▶ Problem to solve: For each line in the data below that holds "none", return a copy.

[Change detection data]
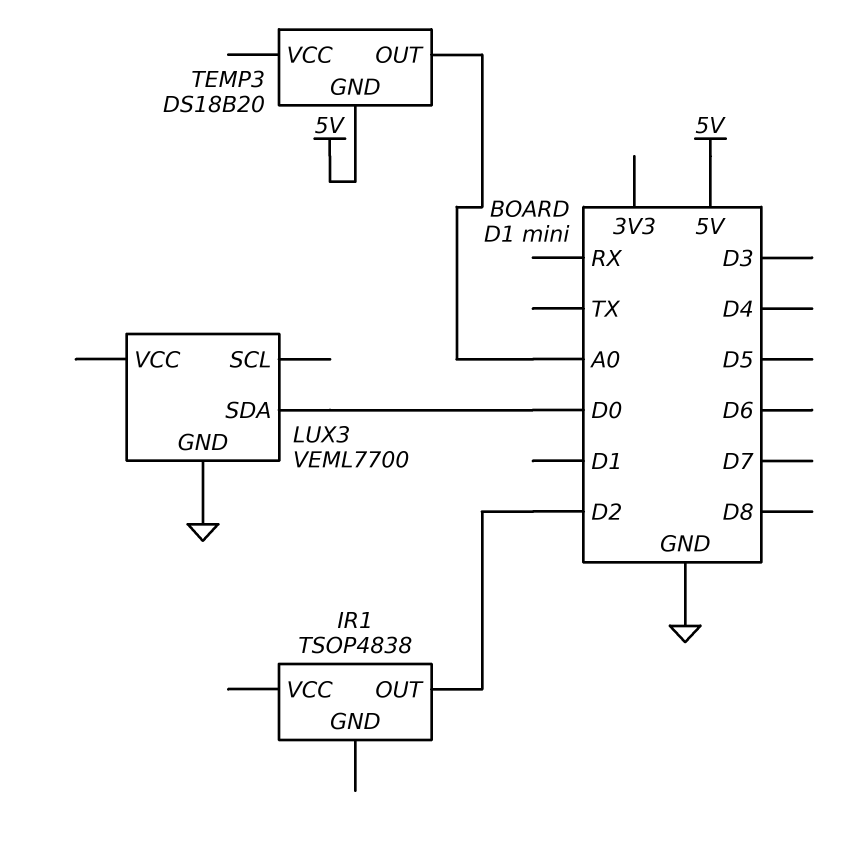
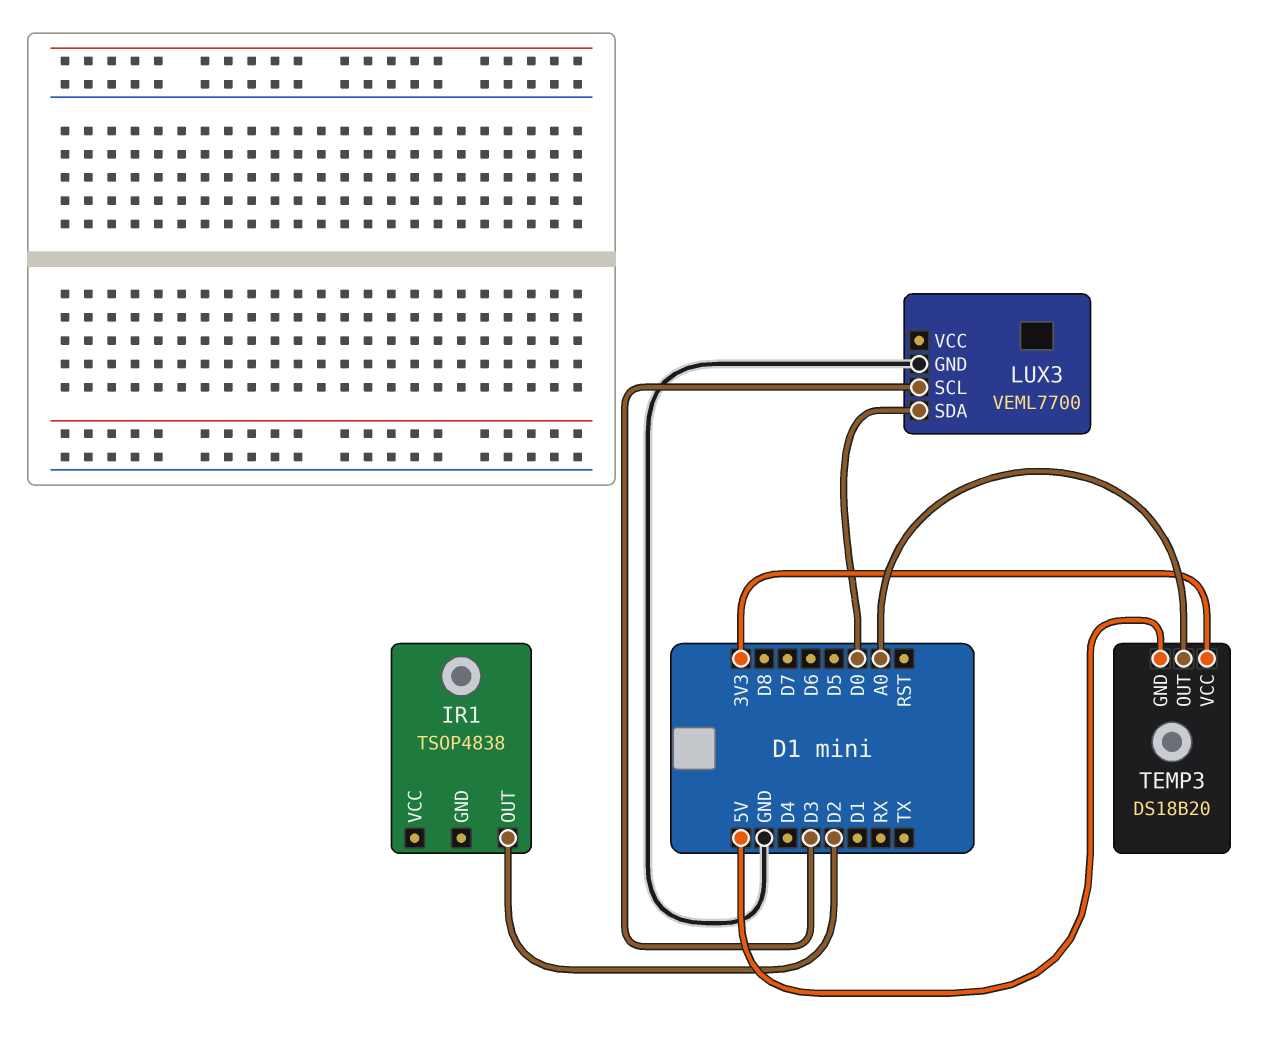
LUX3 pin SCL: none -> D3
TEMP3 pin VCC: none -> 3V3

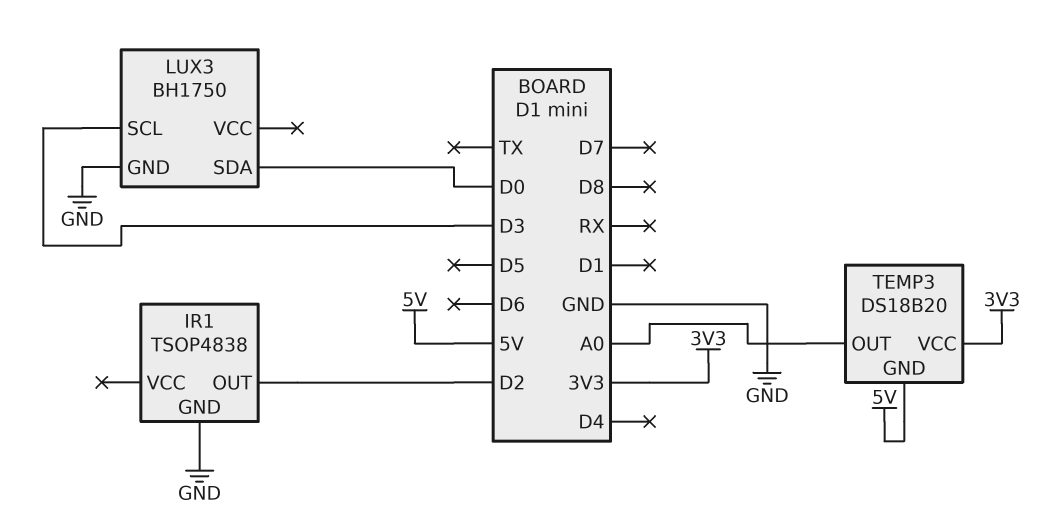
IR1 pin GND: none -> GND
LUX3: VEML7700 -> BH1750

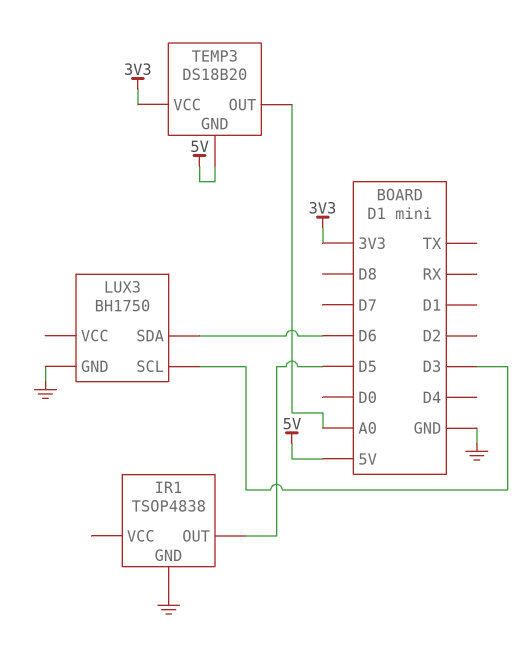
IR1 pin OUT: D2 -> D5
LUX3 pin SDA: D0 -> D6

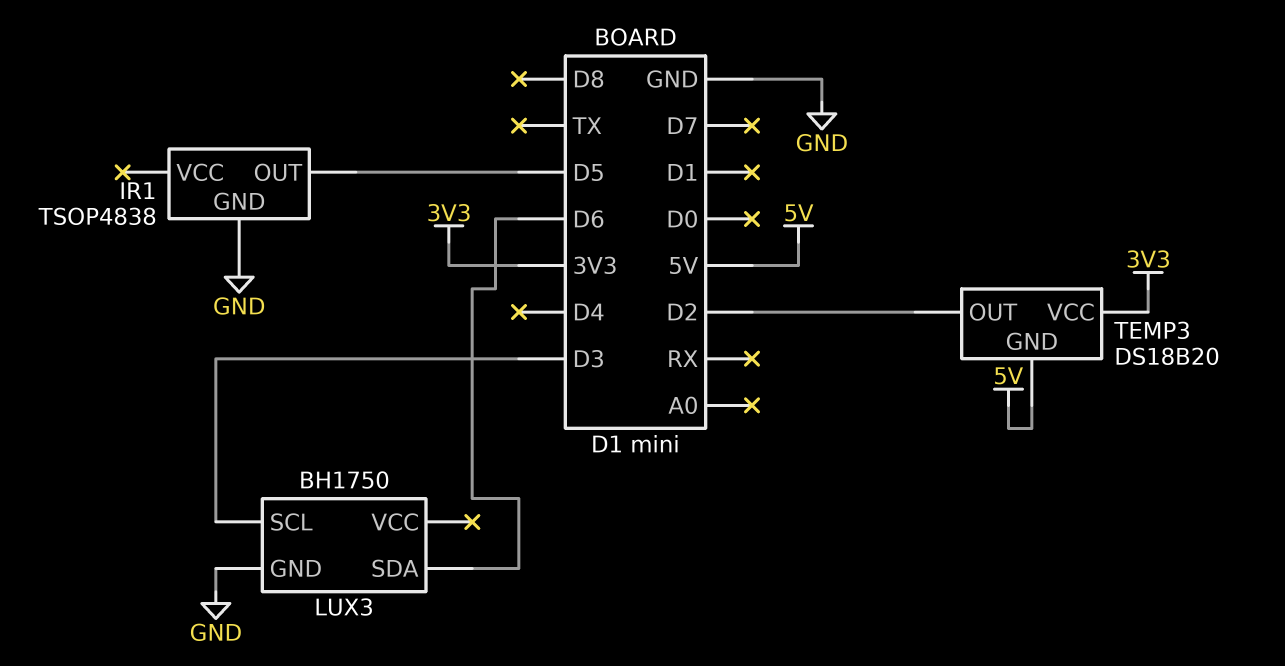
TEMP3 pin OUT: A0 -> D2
==
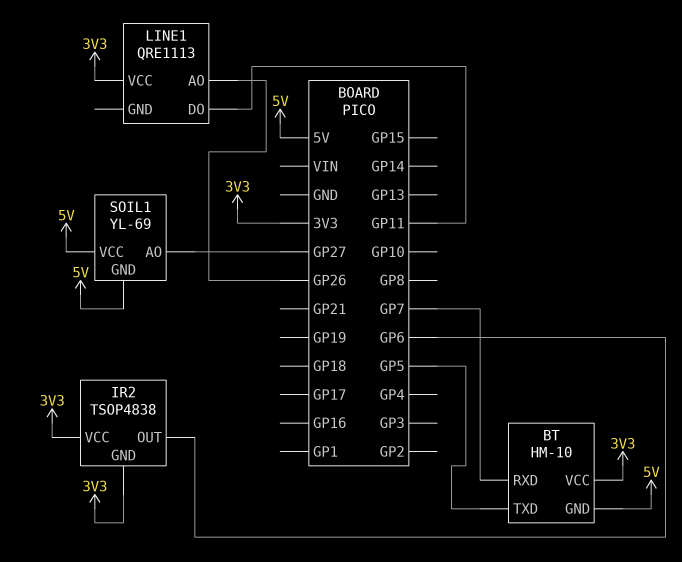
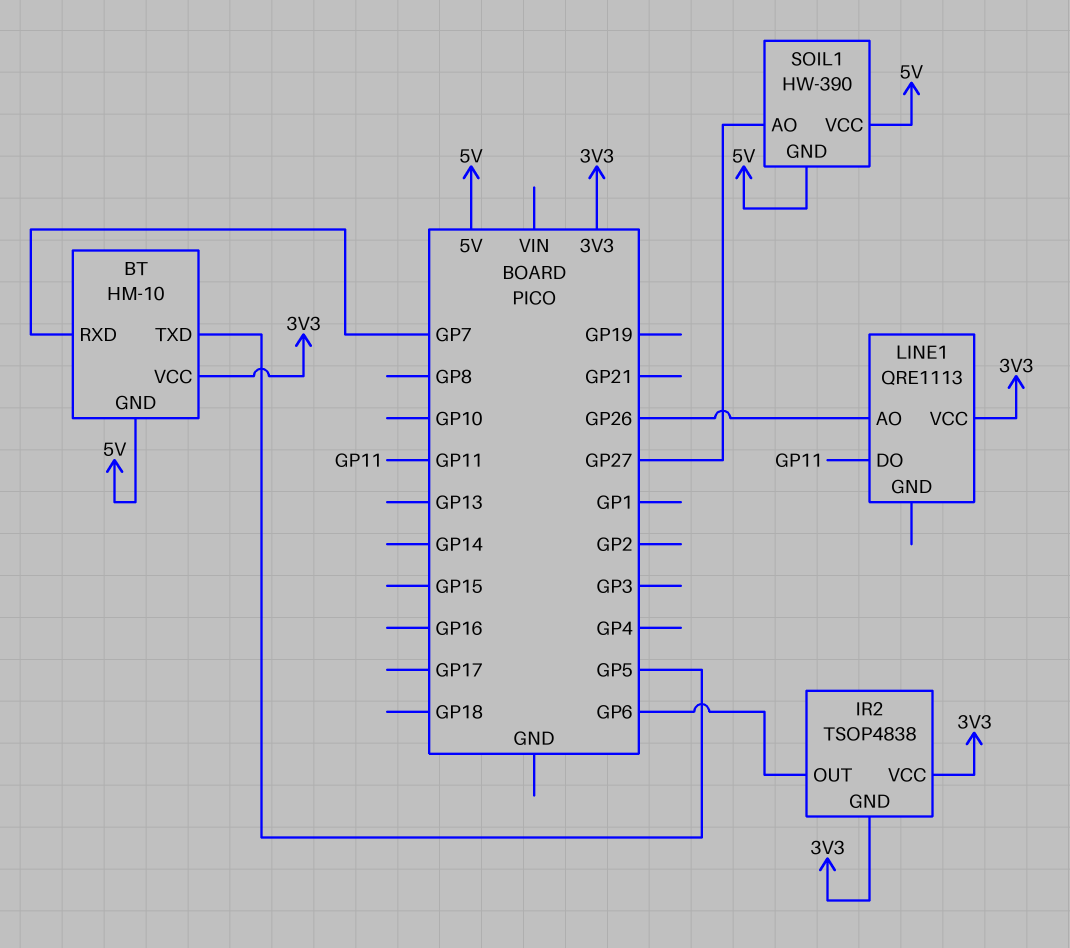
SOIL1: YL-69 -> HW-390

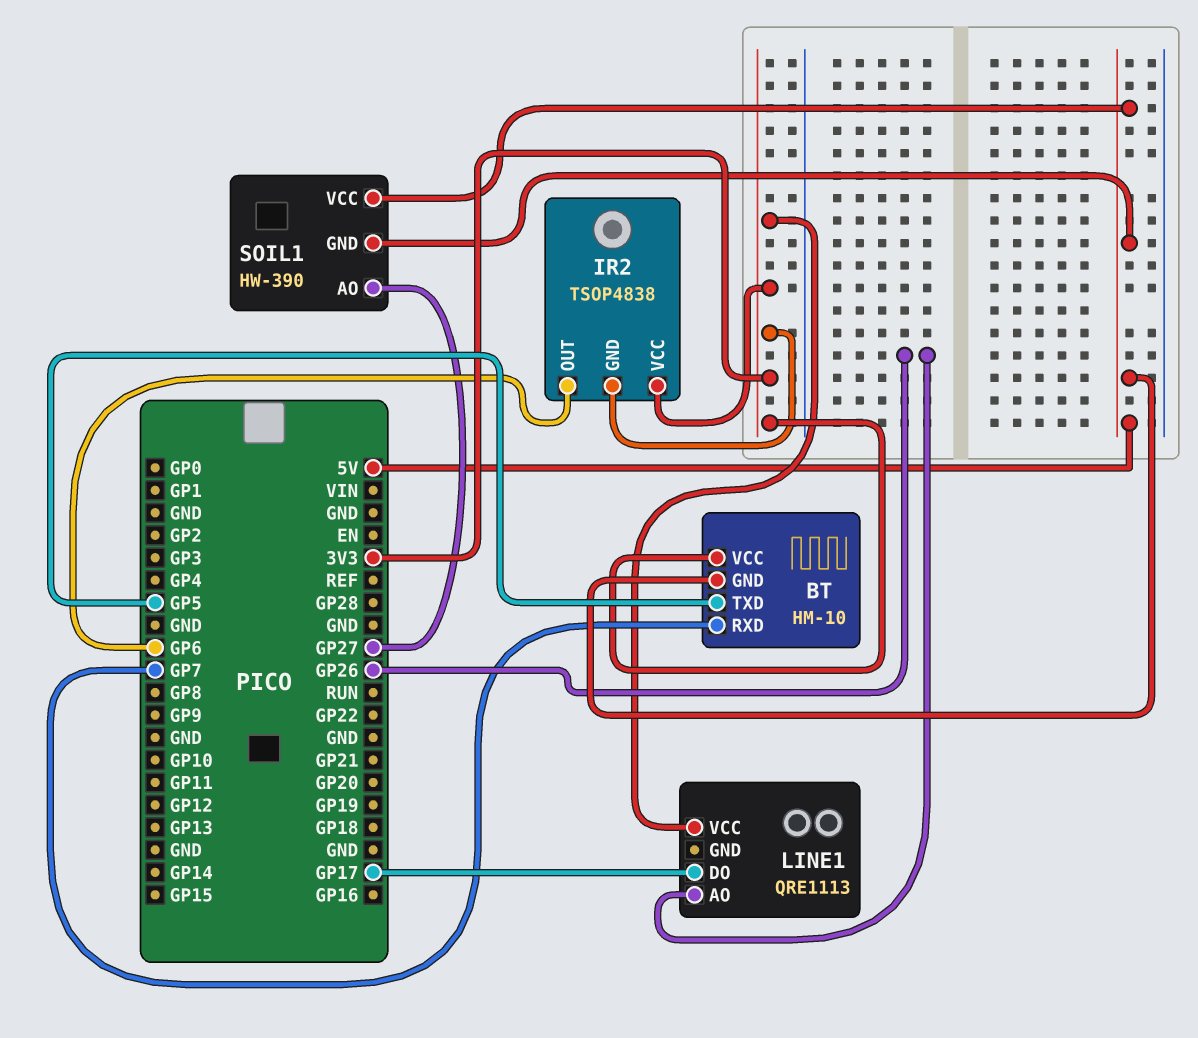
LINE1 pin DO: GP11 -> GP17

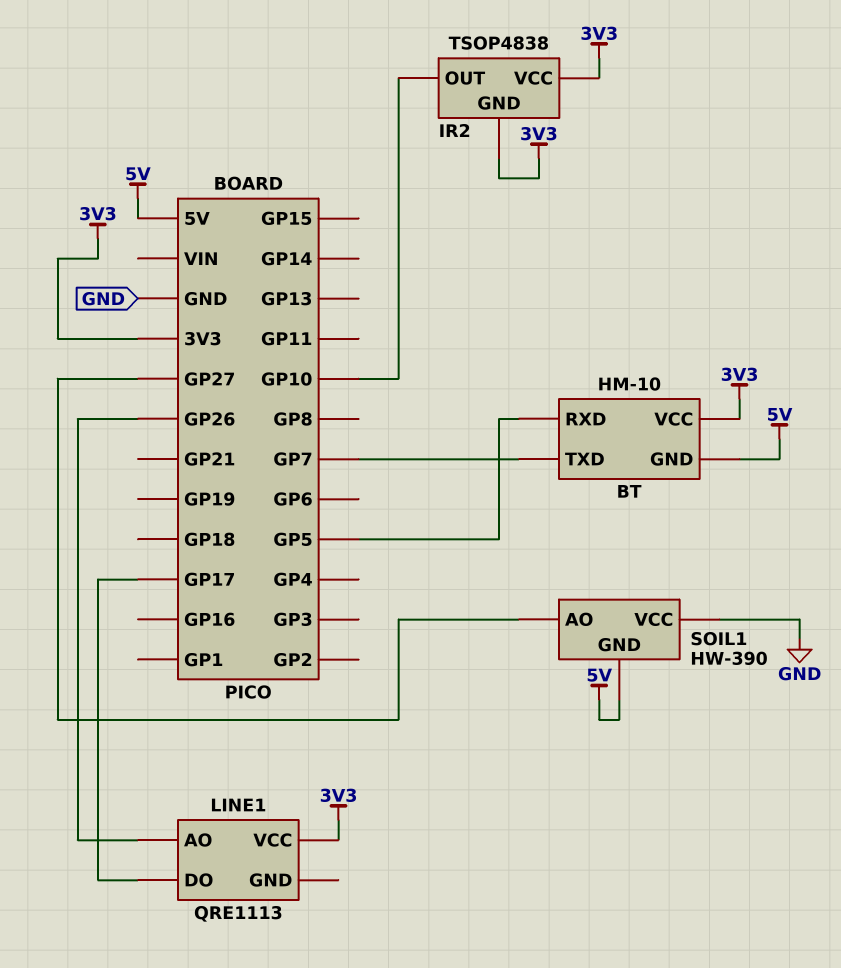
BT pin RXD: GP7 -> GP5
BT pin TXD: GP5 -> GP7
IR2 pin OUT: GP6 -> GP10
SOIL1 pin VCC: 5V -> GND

▶ Solution to this task:
LUX3 pin SCL: none -> D3
TEMP3 pin VCC: none -> 3V3
IR1 pin GND: none -> GND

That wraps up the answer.